━━━━━ Recorded information ━━━━━
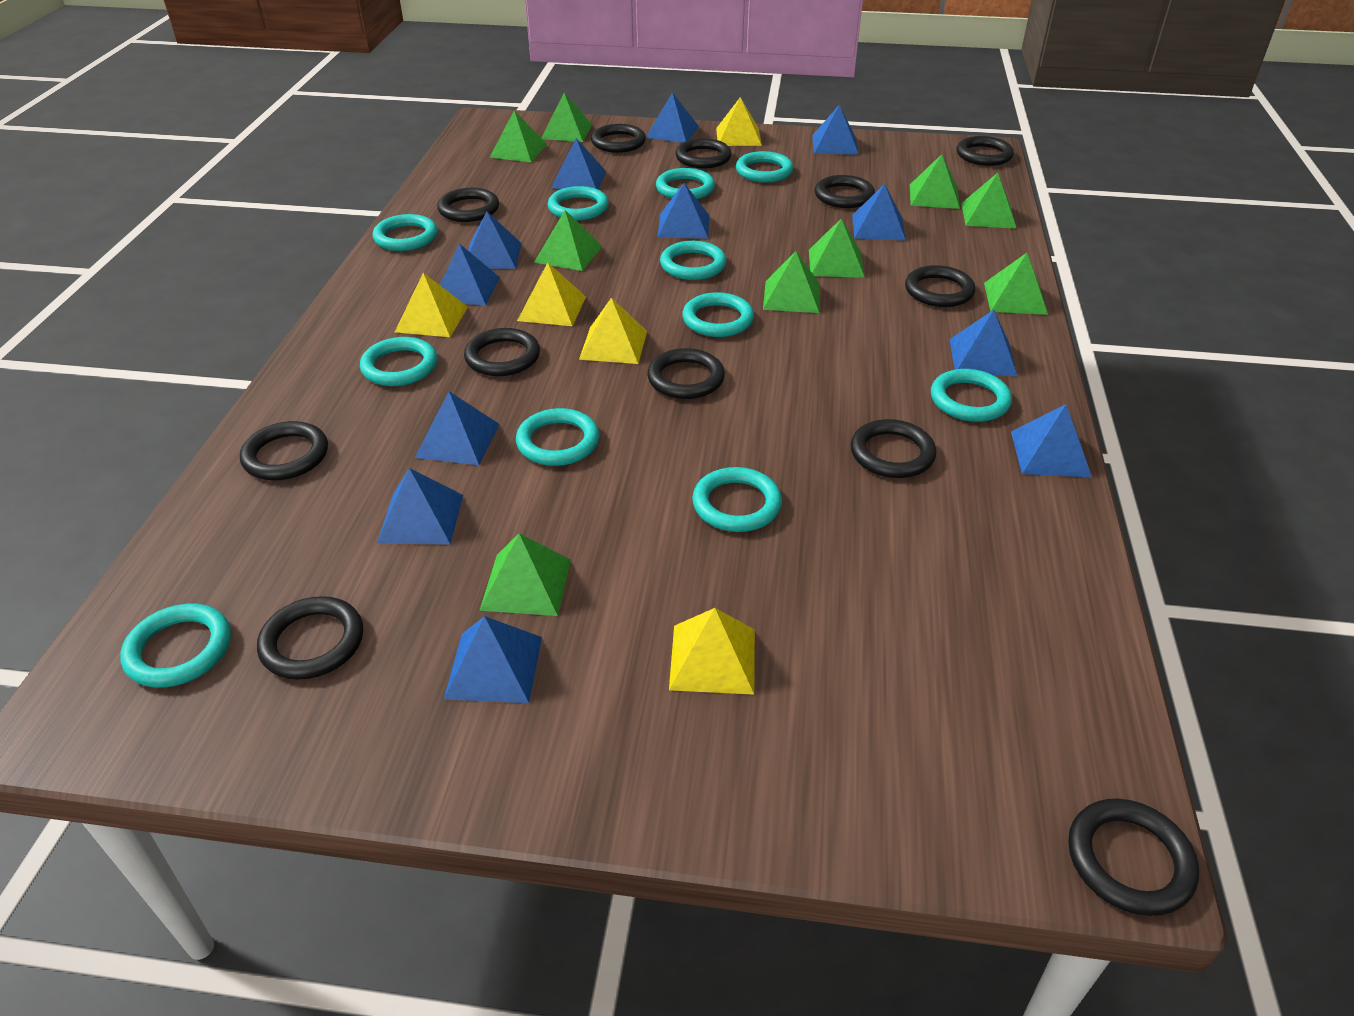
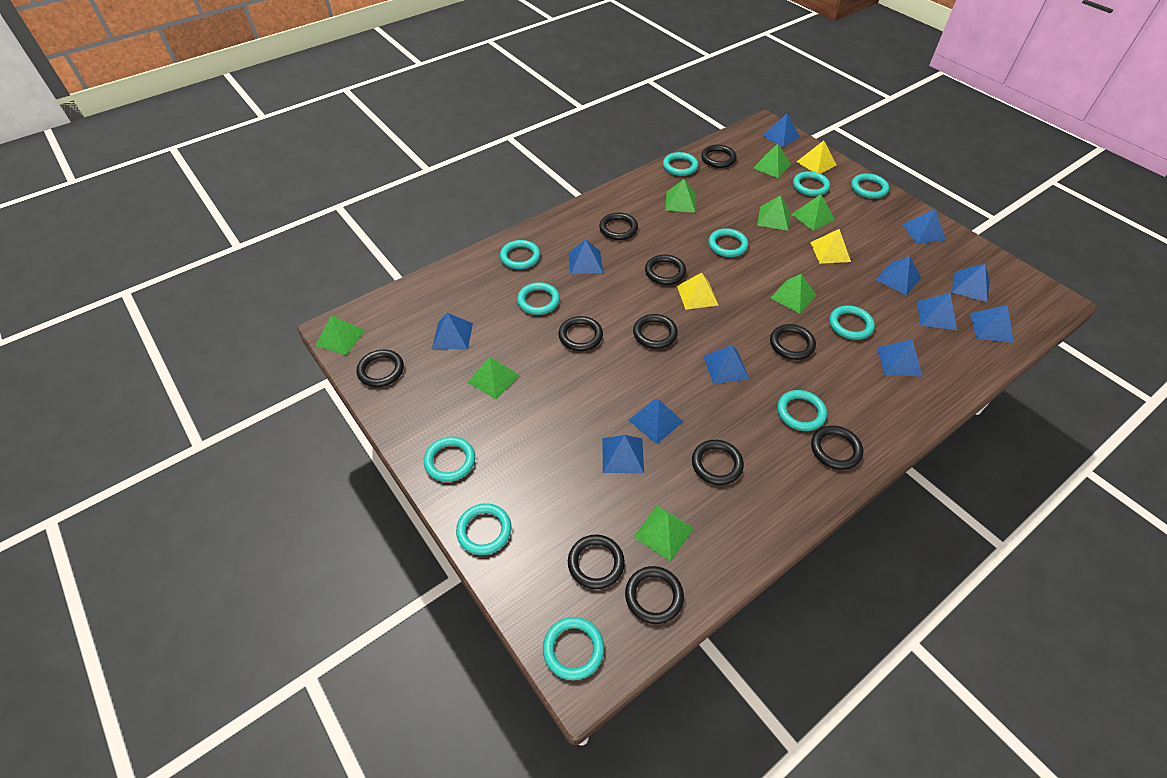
black ring: 12 -> 11
green pyramid: 9 -> 8
yellow pyramid: 5 -> 3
━━━━━
__What you should do__.
Reproduce every line of the material above, but drop the pictures.

__Answer space__.
black ring: 12 -> 11
green pyramid: 9 -> 8
yellow pyramid: 5 -> 3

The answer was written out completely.